Work instruction » Print, exactly as they stand, the lines below from the one that has "green L-shape: (59, 29) -> (56, 31), moved" to the one that has "purple line: (25, 44) -> (100, 60), moved", inclusive, leaving out the pictures.

★ ★ ★ ★

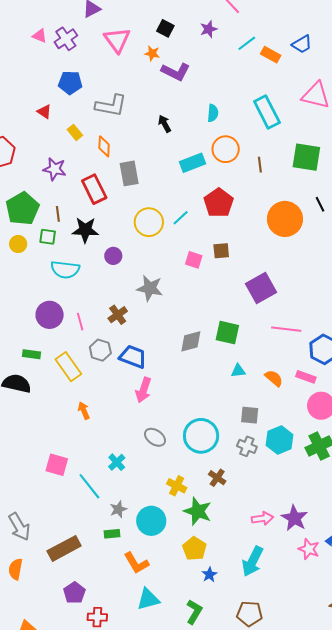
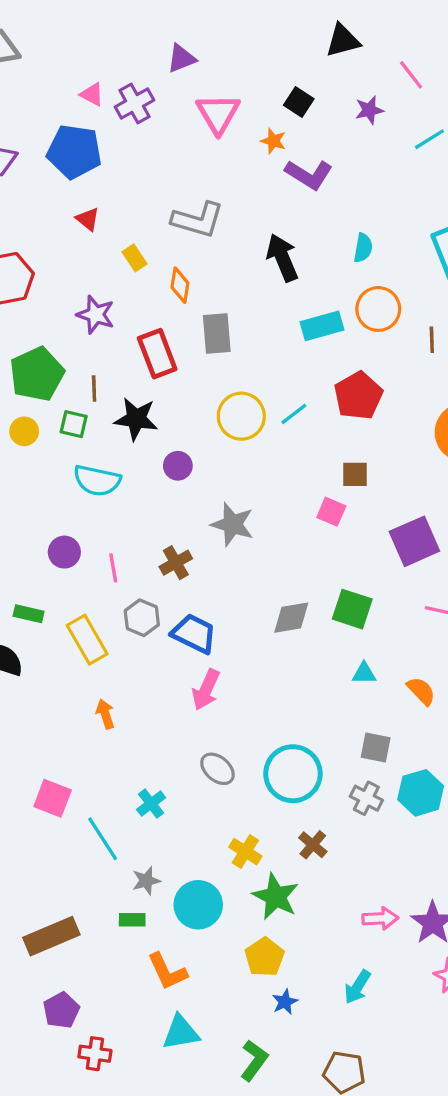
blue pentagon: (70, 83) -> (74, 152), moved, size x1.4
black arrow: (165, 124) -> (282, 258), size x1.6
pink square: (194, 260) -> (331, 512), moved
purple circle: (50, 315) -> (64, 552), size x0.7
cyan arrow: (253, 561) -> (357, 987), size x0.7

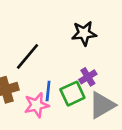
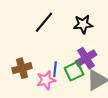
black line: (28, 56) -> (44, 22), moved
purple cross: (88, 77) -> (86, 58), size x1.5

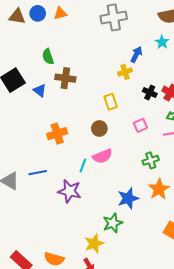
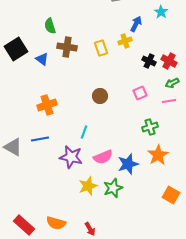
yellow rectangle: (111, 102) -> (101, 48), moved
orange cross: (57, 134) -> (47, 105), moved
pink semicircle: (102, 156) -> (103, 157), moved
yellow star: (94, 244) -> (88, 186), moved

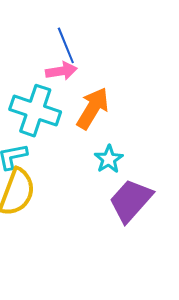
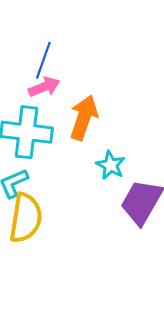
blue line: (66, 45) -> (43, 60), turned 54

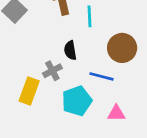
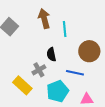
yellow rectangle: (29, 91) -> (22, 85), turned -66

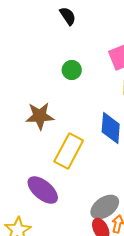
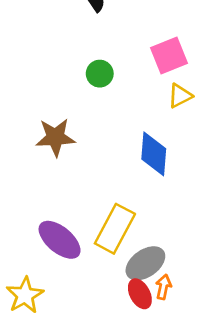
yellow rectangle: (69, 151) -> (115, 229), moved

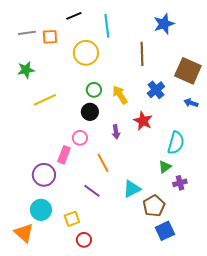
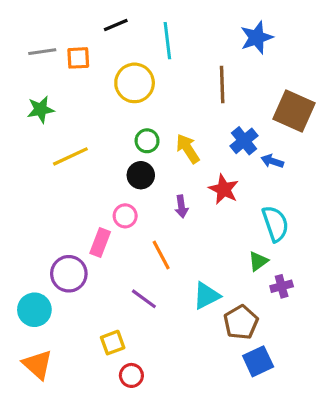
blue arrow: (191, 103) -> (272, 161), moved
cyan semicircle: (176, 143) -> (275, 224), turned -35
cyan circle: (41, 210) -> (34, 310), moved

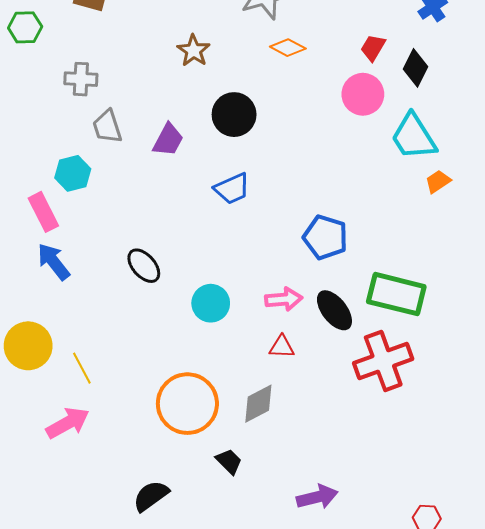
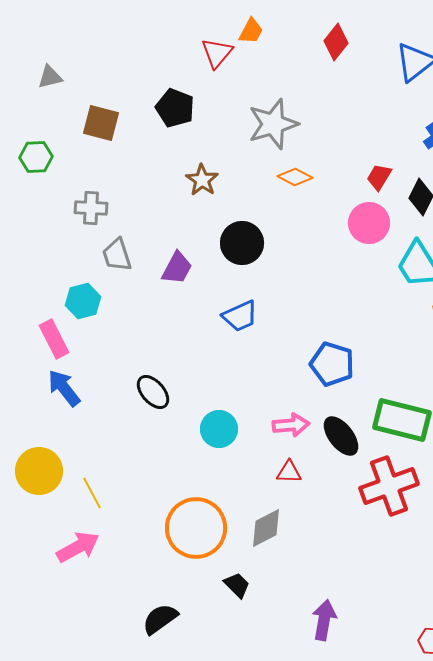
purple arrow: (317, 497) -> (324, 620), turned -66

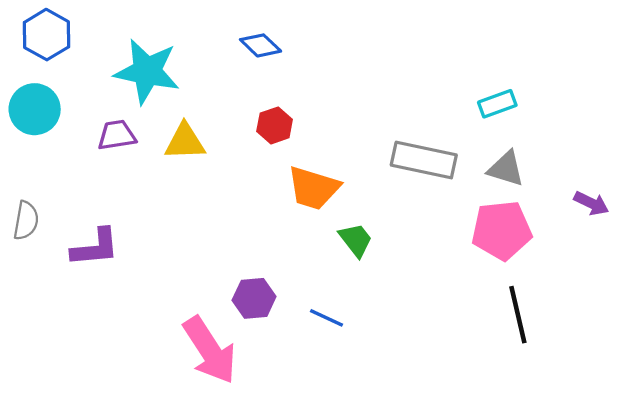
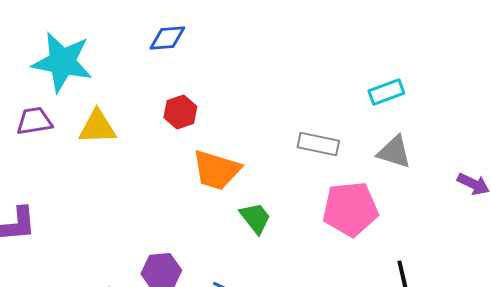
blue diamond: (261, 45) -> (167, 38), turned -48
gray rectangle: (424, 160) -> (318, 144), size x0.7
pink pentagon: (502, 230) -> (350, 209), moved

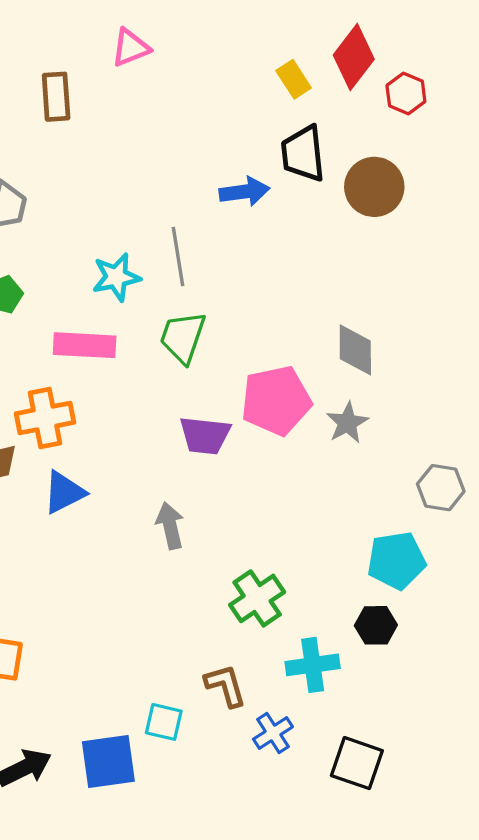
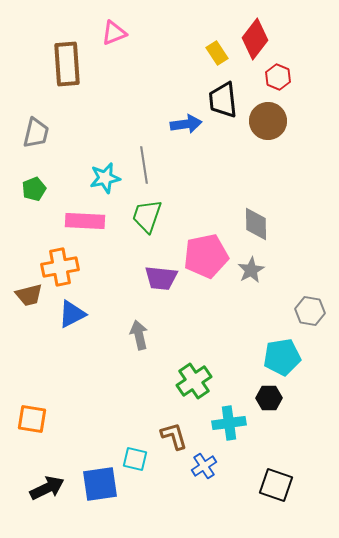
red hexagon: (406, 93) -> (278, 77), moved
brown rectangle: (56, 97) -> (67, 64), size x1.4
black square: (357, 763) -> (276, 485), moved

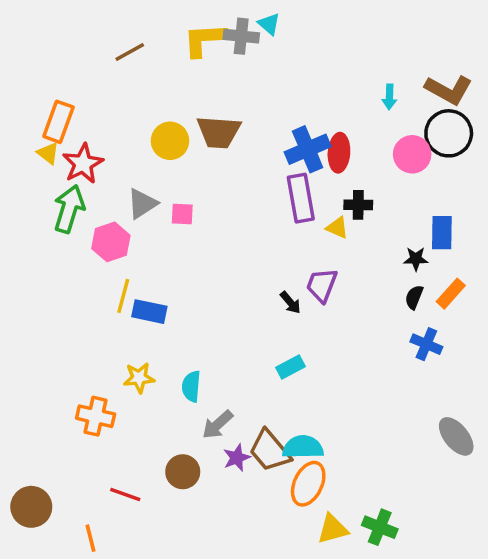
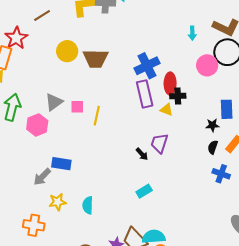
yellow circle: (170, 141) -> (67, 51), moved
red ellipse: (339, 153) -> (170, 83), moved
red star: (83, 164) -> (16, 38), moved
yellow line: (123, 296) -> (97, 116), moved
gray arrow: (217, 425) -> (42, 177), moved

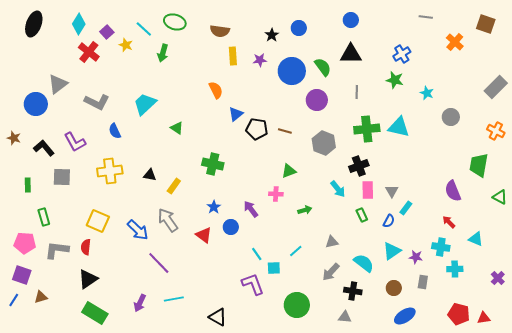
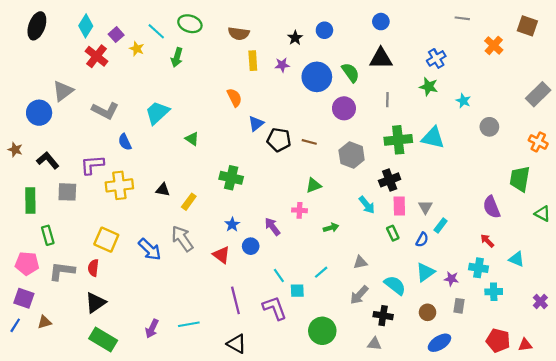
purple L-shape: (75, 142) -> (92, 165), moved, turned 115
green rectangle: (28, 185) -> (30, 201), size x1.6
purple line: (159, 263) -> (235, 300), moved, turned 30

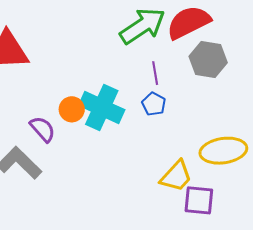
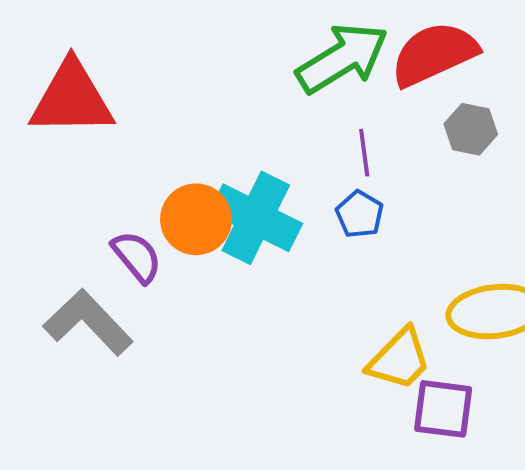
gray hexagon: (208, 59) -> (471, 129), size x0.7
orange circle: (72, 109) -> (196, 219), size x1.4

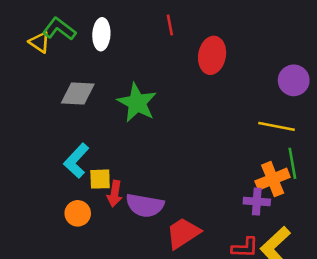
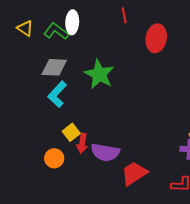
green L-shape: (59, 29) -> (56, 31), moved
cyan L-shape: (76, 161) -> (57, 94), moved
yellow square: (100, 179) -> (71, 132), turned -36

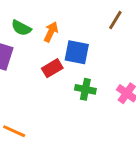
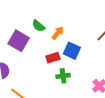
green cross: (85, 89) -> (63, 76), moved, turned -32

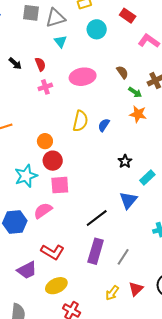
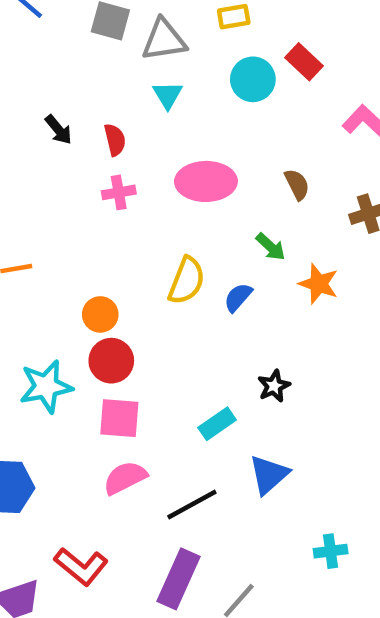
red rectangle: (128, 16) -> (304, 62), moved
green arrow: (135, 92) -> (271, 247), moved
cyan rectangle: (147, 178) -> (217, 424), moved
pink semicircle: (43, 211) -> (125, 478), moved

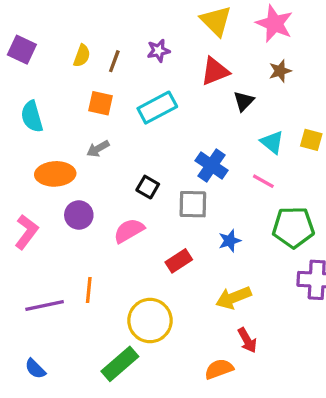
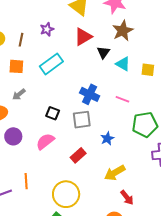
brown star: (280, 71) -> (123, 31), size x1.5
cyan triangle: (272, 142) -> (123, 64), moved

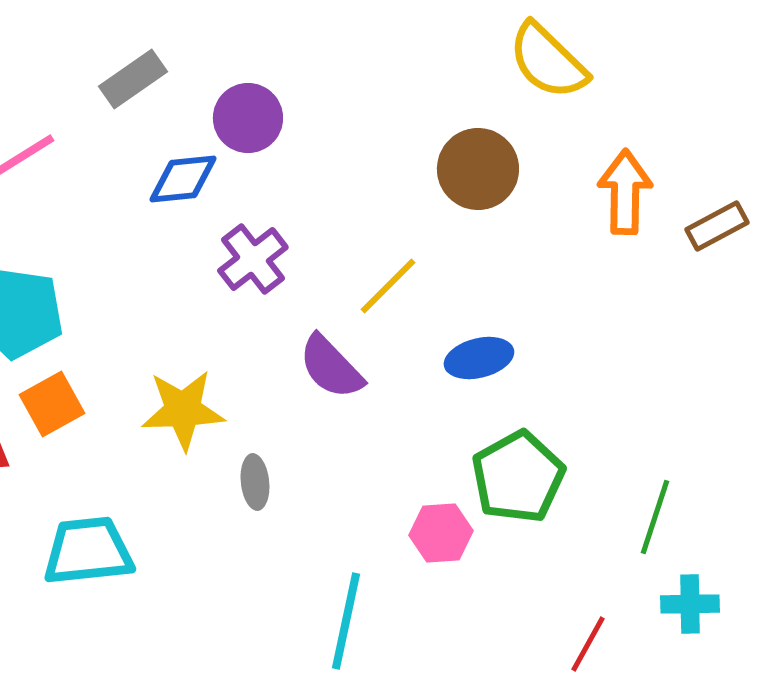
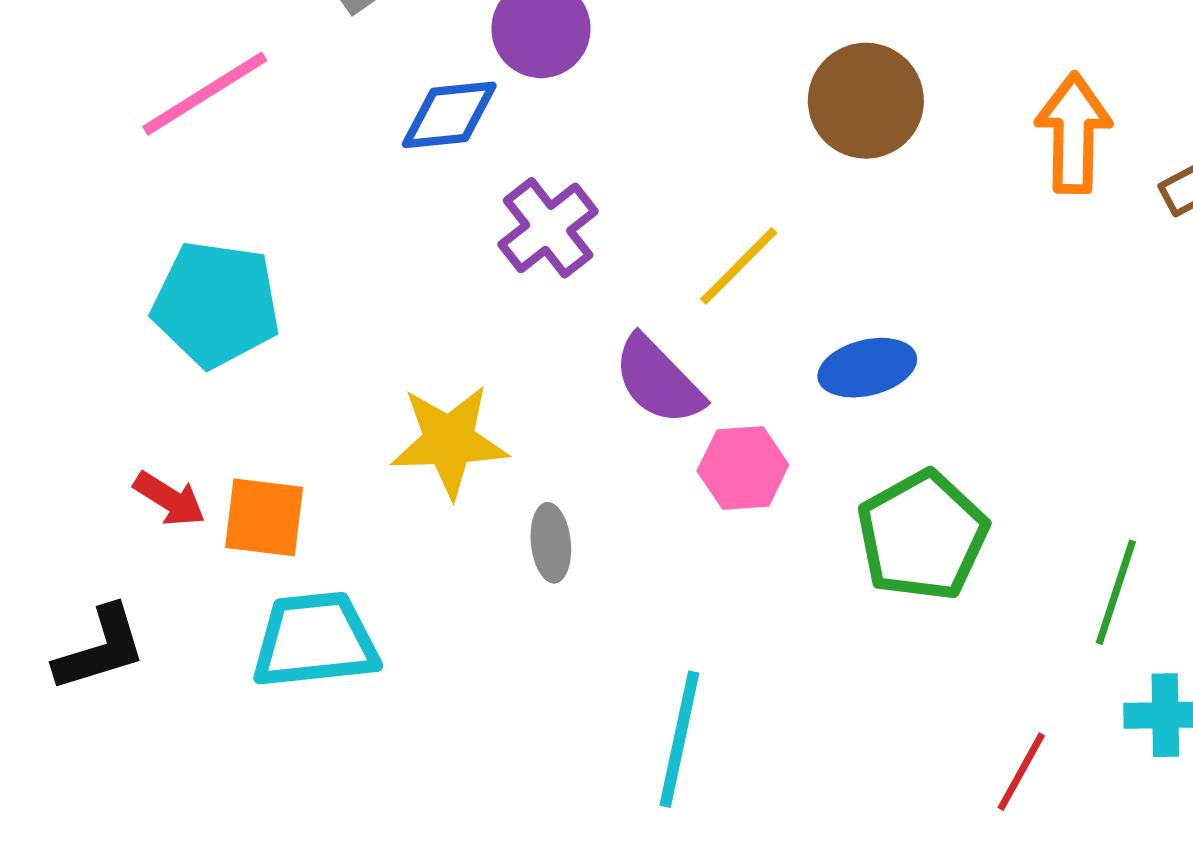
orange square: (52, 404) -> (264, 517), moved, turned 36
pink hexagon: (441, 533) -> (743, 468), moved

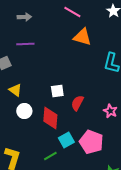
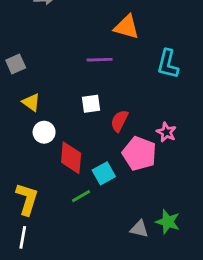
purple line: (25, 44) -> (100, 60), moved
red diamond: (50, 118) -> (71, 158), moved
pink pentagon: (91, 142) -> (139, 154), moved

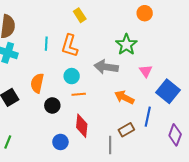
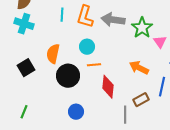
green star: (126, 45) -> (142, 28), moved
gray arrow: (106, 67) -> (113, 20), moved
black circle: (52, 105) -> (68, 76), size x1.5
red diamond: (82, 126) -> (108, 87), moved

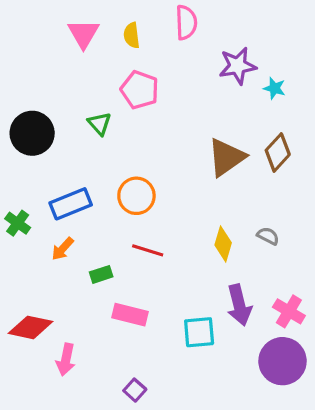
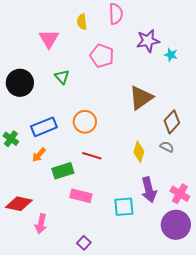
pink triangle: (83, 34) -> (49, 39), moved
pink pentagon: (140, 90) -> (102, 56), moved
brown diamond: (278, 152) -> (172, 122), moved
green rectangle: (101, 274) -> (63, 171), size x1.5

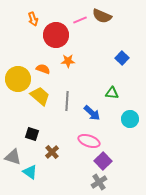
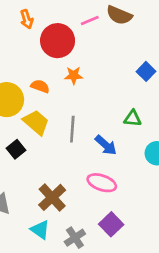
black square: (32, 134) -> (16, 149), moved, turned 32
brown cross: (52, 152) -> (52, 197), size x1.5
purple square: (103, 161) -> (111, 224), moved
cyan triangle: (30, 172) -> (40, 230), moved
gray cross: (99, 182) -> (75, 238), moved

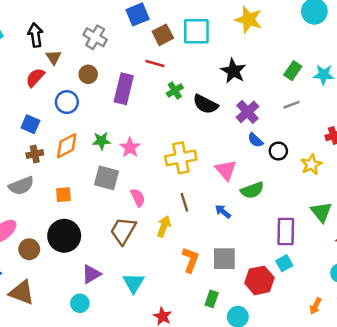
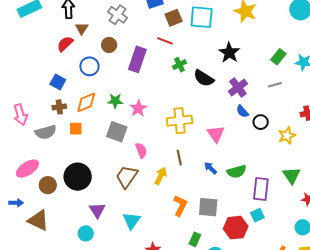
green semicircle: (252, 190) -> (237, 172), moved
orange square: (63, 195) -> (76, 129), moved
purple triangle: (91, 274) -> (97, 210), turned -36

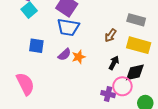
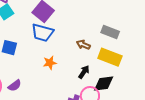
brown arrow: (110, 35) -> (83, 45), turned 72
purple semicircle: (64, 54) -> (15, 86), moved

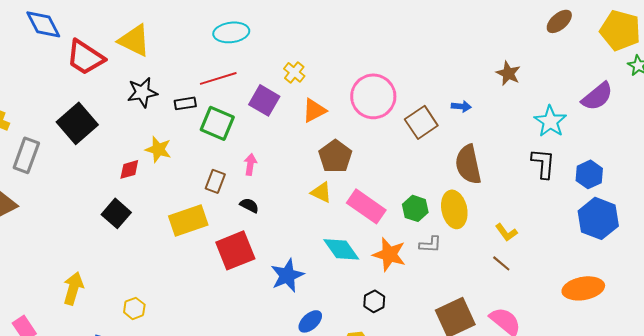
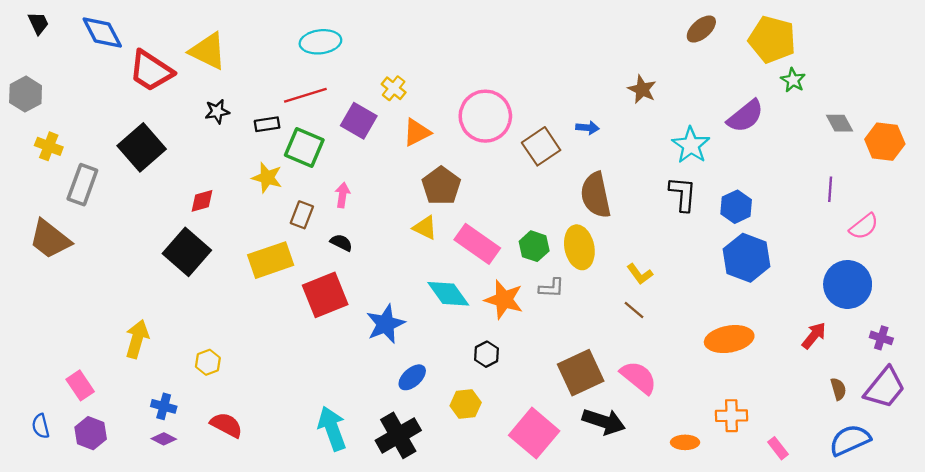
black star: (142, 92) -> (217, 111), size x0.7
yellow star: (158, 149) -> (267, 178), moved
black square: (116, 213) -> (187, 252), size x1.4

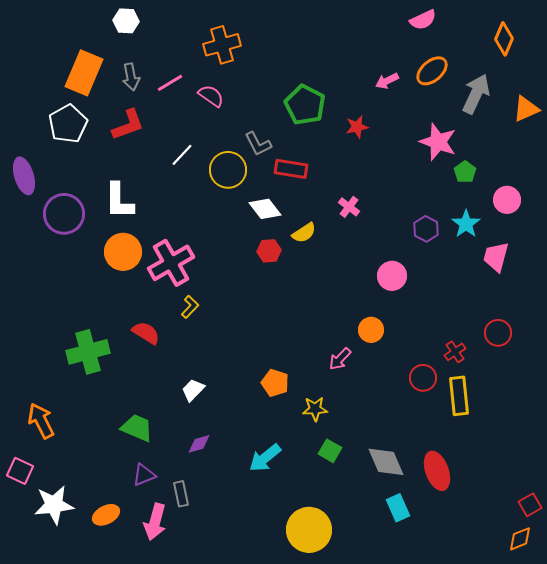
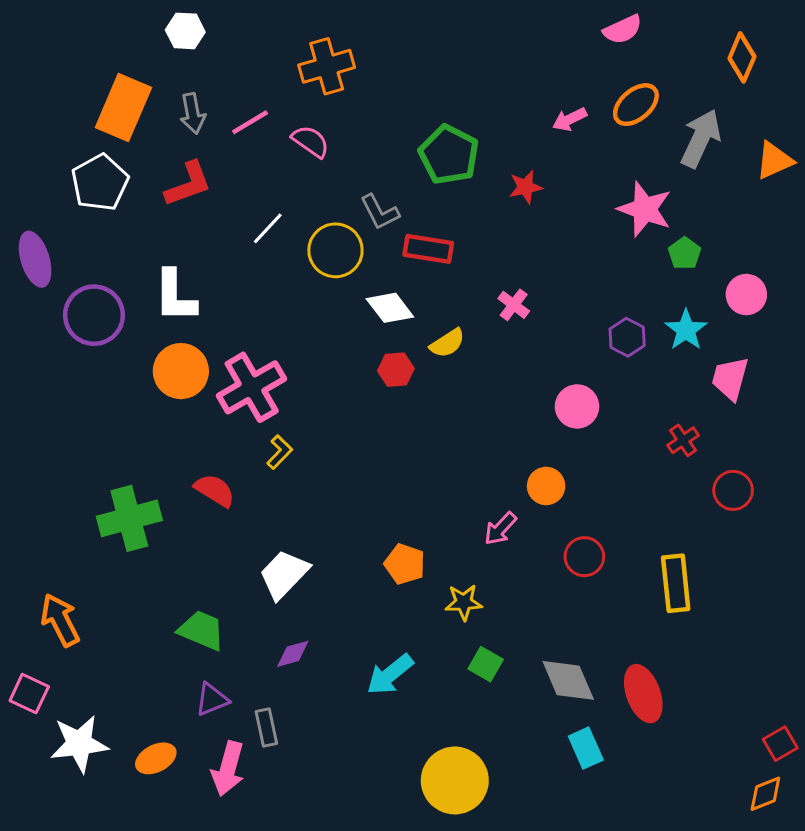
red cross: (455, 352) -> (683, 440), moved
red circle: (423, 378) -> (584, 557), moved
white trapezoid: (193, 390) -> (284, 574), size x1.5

★ ★ ★ ★

Task answer »
green L-shape: (59, 29) -> (56, 31), moved
cyan L-shape: (76, 161) -> (57, 94), moved
yellow square: (100, 179) -> (71, 132), turned -36

green cross: (85, 89) -> (63, 76), moved, turned -32

red rectangle: (128, 16) -> (304, 62), moved
green arrow: (135, 92) -> (271, 247), moved
cyan rectangle: (147, 178) -> (217, 424), moved
pink semicircle: (43, 211) -> (125, 478), moved

brown star: (280, 71) -> (123, 31), size x1.5
cyan triangle: (272, 142) -> (123, 64), moved

orange square: (52, 404) -> (264, 517), moved, turned 36
pink hexagon: (441, 533) -> (743, 468), moved

purple line: (25, 44) -> (100, 60), moved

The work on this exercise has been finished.